Data below:

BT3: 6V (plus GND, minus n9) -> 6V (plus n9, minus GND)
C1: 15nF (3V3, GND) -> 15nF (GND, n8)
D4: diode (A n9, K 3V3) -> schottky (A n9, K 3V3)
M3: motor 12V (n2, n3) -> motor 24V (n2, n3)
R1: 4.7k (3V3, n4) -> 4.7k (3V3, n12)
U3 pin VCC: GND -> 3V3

End of Data.
Data below:

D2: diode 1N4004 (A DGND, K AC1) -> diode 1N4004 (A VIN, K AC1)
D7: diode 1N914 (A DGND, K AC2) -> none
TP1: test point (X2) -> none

End of Data.

- Required work
When the word "none" appears in a line of the listing, copy that line.

- Result of this exercise
D7: diode 1N914 (A DGND, K AC2) -> none
TP1: test point (X2) -> none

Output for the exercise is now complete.